Records excerpted from a collection »
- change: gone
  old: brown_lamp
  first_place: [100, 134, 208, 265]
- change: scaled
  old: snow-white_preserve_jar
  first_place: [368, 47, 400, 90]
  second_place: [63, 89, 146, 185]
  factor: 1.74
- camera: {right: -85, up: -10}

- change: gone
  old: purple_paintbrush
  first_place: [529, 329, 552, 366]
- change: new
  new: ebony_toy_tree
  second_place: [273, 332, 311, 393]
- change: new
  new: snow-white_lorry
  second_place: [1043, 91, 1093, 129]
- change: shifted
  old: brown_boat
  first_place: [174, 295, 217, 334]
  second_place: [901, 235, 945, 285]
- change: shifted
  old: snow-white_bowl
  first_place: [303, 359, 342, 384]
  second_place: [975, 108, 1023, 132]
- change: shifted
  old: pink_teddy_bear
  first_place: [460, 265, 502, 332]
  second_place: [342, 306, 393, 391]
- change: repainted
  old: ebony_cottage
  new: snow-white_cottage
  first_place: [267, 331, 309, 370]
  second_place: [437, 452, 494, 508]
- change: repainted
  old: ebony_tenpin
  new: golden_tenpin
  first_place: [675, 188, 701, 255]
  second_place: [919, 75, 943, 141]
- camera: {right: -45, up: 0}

ABOUT THIS TASK »
Every line above must be reproduced exactly as it stands.

RESPONSE BELOW »
- change: gone
  old: brown_lamp
  first_place: [100, 134, 208, 265]
- change: scaled
  old: snow-white_preserve_jar
  first_place: [368, 47, 400, 90]
  second_place: [63, 89, 146, 185]
  factor: 1.74
- camera: {right: -85, up: -10}

- change: gone
  old: purple_paintbrush
  first_place: [529, 329, 552, 366]
- change: new
  new: ebony_toy_tree
  second_place: [273, 332, 311, 393]
- change: new
  new: snow-white_lorry
  second_place: [1043, 91, 1093, 129]
- change: shifted
  old: brown_boat
  first_place: [174, 295, 217, 334]
  second_place: [901, 235, 945, 285]
- change: shifted
  old: snow-white_bowl
  first_place: [303, 359, 342, 384]
  second_place: [975, 108, 1023, 132]
- change: shifted
  old: pink_teddy_bear
  first_place: [460, 265, 502, 332]
  second_place: [342, 306, 393, 391]
- change: repainted
  old: ebony_cottage
  new: snow-white_cottage
  first_place: [267, 331, 309, 370]
  second_place: [437, 452, 494, 508]
- change: repainted
  old: ebony_tenpin
  new: golden_tenpin
  first_place: [675, 188, 701, 255]
  second_place: [919, 75, 943, 141]
- camera: {right: -45, up: 0}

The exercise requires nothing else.